#### STATED GOAL
Copy every line below without changing anything.

#### RECORD EXTRACTS
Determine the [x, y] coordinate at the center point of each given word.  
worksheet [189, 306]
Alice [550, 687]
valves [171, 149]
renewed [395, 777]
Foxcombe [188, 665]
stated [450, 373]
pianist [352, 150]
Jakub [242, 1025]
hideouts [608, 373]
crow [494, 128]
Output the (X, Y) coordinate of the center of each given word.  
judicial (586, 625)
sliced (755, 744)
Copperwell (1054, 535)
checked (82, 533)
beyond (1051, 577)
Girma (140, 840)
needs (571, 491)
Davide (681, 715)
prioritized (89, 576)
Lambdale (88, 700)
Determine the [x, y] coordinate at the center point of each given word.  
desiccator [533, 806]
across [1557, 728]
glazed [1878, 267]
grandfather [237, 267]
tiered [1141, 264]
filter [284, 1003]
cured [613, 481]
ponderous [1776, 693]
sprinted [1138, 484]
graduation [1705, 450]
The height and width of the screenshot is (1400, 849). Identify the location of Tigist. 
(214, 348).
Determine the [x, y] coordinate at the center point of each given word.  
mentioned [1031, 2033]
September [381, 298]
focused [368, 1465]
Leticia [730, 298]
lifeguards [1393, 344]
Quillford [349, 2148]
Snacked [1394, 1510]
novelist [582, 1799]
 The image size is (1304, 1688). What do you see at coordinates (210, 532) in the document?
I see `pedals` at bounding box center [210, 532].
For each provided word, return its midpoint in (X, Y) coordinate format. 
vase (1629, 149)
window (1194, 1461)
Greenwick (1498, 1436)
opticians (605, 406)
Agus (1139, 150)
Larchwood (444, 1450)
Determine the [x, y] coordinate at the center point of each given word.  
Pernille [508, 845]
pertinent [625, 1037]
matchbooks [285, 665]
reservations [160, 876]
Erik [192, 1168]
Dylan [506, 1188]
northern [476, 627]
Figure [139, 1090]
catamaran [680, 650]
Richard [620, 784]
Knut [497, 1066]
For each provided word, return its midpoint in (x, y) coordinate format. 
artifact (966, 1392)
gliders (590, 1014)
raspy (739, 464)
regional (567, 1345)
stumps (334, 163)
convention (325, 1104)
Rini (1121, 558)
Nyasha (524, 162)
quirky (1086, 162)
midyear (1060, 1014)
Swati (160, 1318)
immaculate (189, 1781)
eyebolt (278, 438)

#### RIGHT ANSWER
Determine the [x, y] coordinate at the center point of each given word.  
worksheet [189, 306]
Alice [550, 687]
valves [171, 149]
renewed [395, 777]
Foxcombe [188, 665]
stated [450, 373]
pianist [352, 150]
Jakub [242, 1025]
hideouts [608, 373]
crow [494, 128]
Output the (X, Y) coordinate of the center of each given word.  
judicial (586, 625)
sliced (755, 744)
Copperwell (1054, 535)
checked (82, 533)
beyond (1051, 577)
Girma (140, 840)
needs (571, 491)
Davide (681, 715)
prioritized (89, 576)
Lambdale (88, 700)
Determine the [x, y] coordinate at the center point of each given word.  
desiccator [533, 806]
across [1557, 728]
glazed [1878, 267]
grandfather [237, 267]
tiered [1141, 264]
filter [284, 1003]
cured [613, 481]
ponderous [1776, 693]
sprinted [1138, 484]
graduation [1705, 450]
The height and width of the screenshot is (1400, 849). Identify the location of Tigist. 
(214, 348).
Determine the [x, y] coordinate at the center point of each given word.  
mentioned [1031, 2033]
September [381, 298]
focused [368, 1465]
Leticia [730, 298]
lifeguards [1393, 344]
Quillford [349, 2148]
Snacked [1394, 1510]
novelist [582, 1799]
 The image size is (1304, 1688). What do you see at coordinates (210, 532) in the document?
I see `pedals` at bounding box center [210, 532].
For each provided word, return its midpoint in (X, Y) coordinate format. 
vase (1629, 149)
window (1194, 1461)
Greenwick (1498, 1436)
opticians (605, 406)
Agus (1139, 150)
Larchwood (444, 1450)
Determine the [x, y] coordinate at the center point of each given word.  
Pernille [508, 845]
pertinent [625, 1037]
matchbooks [285, 665]
reservations [160, 876]
Erik [192, 1168]
Dylan [506, 1188]
northern [476, 627]
Figure [139, 1090]
catamaran [680, 650]
Richard [620, 784]
Knut [497, 1066]
For each provided word, return its midpoint in (x, y) coordinate format. 
artifact (966, 1392)
gliders (590, 1014)
raspy (739, 464)
regional (567, 1345)
stumps (334, 163)
convention (325, 1104)
Rini (1121, 558)
Nyasha (524, 162)
quirky (1086, 162)
midyear (1060, 1014)
Swati (160, 1318)
immaculate (189, 1781)
eyebolt (278, 438)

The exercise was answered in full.